OBJECTIVE: Rewrite the records below as a numbered list, one line per item, leaving out blank lines.
** start **
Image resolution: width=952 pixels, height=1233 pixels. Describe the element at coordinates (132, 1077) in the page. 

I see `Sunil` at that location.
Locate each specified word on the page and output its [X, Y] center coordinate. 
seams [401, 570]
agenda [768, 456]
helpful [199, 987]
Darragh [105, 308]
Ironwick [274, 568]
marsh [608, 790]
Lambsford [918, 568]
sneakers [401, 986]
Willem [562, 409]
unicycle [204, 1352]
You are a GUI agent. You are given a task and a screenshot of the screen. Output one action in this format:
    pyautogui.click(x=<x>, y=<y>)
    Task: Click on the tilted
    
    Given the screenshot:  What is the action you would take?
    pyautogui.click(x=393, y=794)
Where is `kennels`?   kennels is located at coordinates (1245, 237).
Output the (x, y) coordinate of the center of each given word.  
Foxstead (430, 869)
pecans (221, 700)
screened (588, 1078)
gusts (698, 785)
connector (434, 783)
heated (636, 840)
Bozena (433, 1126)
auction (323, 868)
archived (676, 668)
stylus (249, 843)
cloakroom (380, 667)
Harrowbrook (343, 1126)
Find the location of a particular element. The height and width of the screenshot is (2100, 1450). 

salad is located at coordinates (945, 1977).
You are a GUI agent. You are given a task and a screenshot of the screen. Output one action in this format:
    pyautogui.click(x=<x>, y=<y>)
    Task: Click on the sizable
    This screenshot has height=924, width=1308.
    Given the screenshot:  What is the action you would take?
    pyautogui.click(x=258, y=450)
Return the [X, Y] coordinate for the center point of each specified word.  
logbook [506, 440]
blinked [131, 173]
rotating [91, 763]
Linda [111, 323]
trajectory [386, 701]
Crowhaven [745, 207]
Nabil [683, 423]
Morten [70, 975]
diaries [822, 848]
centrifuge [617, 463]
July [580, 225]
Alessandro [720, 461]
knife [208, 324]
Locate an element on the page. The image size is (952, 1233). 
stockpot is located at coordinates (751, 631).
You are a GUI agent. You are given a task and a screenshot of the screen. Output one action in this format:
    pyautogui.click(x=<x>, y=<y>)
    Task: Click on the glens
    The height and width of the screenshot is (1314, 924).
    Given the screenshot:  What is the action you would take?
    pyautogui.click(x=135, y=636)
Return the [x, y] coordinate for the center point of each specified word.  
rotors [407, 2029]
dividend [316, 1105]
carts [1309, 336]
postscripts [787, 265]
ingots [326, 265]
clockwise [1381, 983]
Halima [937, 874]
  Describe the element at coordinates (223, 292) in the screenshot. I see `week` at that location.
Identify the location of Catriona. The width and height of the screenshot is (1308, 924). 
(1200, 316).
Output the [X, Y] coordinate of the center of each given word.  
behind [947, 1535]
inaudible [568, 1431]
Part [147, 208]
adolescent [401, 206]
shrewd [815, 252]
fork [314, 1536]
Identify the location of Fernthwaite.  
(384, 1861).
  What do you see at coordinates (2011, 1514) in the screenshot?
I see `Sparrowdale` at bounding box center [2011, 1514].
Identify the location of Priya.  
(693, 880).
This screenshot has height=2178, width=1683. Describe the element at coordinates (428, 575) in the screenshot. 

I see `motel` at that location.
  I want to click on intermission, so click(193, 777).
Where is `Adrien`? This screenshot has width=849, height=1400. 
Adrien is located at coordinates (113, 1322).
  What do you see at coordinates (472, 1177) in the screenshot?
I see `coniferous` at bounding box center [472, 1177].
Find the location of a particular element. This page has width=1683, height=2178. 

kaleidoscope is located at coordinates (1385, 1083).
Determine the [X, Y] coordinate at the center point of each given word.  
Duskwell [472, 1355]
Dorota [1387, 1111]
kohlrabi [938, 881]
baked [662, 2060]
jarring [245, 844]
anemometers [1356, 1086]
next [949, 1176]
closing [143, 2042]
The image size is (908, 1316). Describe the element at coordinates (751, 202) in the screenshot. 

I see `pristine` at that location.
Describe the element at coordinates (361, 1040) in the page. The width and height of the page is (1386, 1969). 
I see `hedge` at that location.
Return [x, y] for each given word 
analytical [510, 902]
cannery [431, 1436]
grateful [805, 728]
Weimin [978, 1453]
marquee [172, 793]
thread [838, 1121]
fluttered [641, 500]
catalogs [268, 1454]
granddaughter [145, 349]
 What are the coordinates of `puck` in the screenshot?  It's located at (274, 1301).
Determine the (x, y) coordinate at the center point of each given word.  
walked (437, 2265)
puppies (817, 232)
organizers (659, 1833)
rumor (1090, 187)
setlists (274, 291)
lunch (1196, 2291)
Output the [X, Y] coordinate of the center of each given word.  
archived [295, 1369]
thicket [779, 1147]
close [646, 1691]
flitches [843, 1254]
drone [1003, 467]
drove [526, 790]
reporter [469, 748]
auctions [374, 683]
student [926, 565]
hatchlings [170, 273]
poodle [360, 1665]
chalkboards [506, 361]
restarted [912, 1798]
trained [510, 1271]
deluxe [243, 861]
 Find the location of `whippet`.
** end **
RESULT OF THE TASK:
1. Image resolution: width=952 pixels, height=1233 pixels. Describe the element at coordinates (132, 1077) in the page. 
2. I see `Sunil` at that location.
3. Locate each specified word on the page and output its [X, Y] center coordinate. 
4. seams [401, 570]
5. agenda [768, 456]
6. helpful [199, 987]
7. Darragh [105, 308]
8. Ironwick [274, 568]
9. marsh [608, 790]
10. Lambsford [918, 568]
11. sneakers [401, 986]
12. Willem [562, 409]
13. unicycle [204, 1352]
14. You are a GUI agent. You are given a task and a screenshot of the screen. Output one action in this format:
15.     pyautogui.click(x=<x>, y=<y>)
16.     Task: Click on the tilted
17.     Given the screenshot:  What is the action you would take?
18.     pyautogui.click(x=393, y=794)
19. Where is `kennels`?   kennels is located at coordinates (1245, 237).
20. Output the (x, y) coordinate of the center of each given word.  
21. Foxstead (430, 869)
22. pecans (221, 700)
23. screened (588, 1078)
24. gusts (698, 785)
25. connector (434, 783)
26. heated (636, 840)
27. Bozena (433, 1126)
28. auction (323, 868)
29. archived (676, 668)
30. stylus (249, 843)
31. cloakroom (380, 667)
32. Harrowbrook (343, 1126)
33. Find the location of a particular element. The height and width of the screenshot is (2100, 1450). 
34. salad is located at coordinates (945, 1977).
35. You are a GUI agent. You are given a task and a screenshot of the screen. Output one action in this format:
36.     pyautogui.click(x=<x>, y=<y>)
37.     Task: Click on the sizable
38.     This screenshot has height=924, width=1308.
39.     Given the screenshot:  What is the action you would take?
40.     pyautogui.click(x=258, y=450)
41. Return the [X, Y] coordinate for the center point of each specified word.  
42. logbook [506, 440]
43. blinked [131, 173]
44. rotating [91, 763]
45. Linda [111, 323]
46. trajectory [386, 701]
47. Crowhaven [745, 207]
48. Nabil [683, 423]
49. Morten [70, 975]
50. diaries [822, 848]
51. centrifuge [617, 463]
52. July [580, 225]
53. Alessandro [720, 461]
54. knife [208, 324]
55. Locate an element on the page. The image size is (952, 1233). 
56. stockpot is located at coordinates (751, 631).
57. You are a GUI agent. You are given a task and a screenshot of the screen. Output one action in this format:
58.     pyautogui.click(x=<x>, y=<y>)
59.     Task: Click on the glens
60.     The height and width of the screenshot is (1314, 924).
61.     Given the screenshot:  What is the action you would take?
62.     pyautogui.click(x=135, y=636)
63. Return the [x, y] coordinate for the center point of each specified word.  
64. rotors [407, 2029]
65. dividend [316, 1105]
66. carts [1309, 336]
67. postscripts [787, 265]
68. ingots [326, 265]
69. clockwise [1381, 983]
70. Halima [937, 874]
71.   Describe the element at coordinates (223, 292) in the screenshot. I see `week` at that location.
72. Identify the location of Catriona. The width and height of the screenshot is (1308, 924). 
73. (1200, 316).
74. Output the [X, Y] coordinate of the center of each given word.  
75. behind [947, 1535]
76. inaudible [568, 1431]
77. Part [147, 208]
78. adolescent [401, 206]
79. shrewd [815, 252]
80. fork [314, 1536]
81. Identify the location of Fernthwaite.  
82. (384, 1861).
83.   What do you see at coordinates (2011, 1514) in the screenshot?
84. I see `Sparrowdale` at bounding box center [2011, 1514].
85. Identify the location of Priya.  
86. (693, 880).
87. This screenshot has height=2178, width=1683. Describe the element at coordinates (428, 575) in the screenshot. 
88. I see `motel` at that location.
89.   I want to click on intermission, so click(193, 777).
90. Where is `Adrien`? This screenshot has width=849, height=1400. 
91. Adrien is located at coordinates (113, 1322).
92.   What do you see at coordinates (472, 1177) in the screenshot?
93. I see `coniferous` at bounding box center [472, 1177].
94. Find the location of a particular element. This page has width=1683, height=2178. 
95. kaleidoscope is located at coordinates (1385, 1083).
96. Determine the [X, Y] coordinate at the center point of each given word.  
97. Duskwell [472, 1355]
98. Dorota [1387, 1111]
99. kohlrabi [938, 881]
100. baked [662, 2060]
101. jarring [245, 844]
102. anemometers [1356, 1086]
103. next [949, 1176]
104. closing [143, 2042]
105. The image size is (908, 1316). Describe the element at coordinates (751, 202) in the screenshot. 
106. I see `pristine` at that location.
107. Describe the element at coordinates (361, 1040) in the page. The width and height of the page is (1386, 1969). 
108. I see `hedge` at that location.
109. Return [x, y] for each given word 
110. analytical [510, 902]
111. cannery [431, 1436]
112. grateful [805, 728]
113. Weimin [978, 1453]
114. marquee [172, 793]
115. thread [838, 1121]
116. fluttered [641, 500]
117. catalogs [268, 1454]
118. granddaughter [145, 349]
119.  What are the coordinates of `puck` in the screenshot?  It's located at (274, 1301).
120. Determine the (x, y) coordinate at the center point of each given word.  
121. walked (437, 2265)
122. puppies (817, 232)
123. organizers (659, 1833)
124. rumor (1090, 187)
125. setlists (274, 291)
126. lunch (1196, 2291)
127. Output the [X, Y] coordinate of the center of each given word.  
128. archived [295, 1369]
129. thicket [779, 1147]
130. close [646, 1691]
131. flitches [843, 1254]
132. drone [1003, 467]
133. drove [526, 790]
134. reporter [469, 748]
135. auctions [374, 683]
136. student [926, 565]
137. hatchlings [170, 273]
138. poodle [360, 1665]
139. chalkboards [506, 361]
140. restarted [912, 1798]
141. trained [510, 1271]
142. deluxe [243, 861]
143.  Find the location of `whippet`.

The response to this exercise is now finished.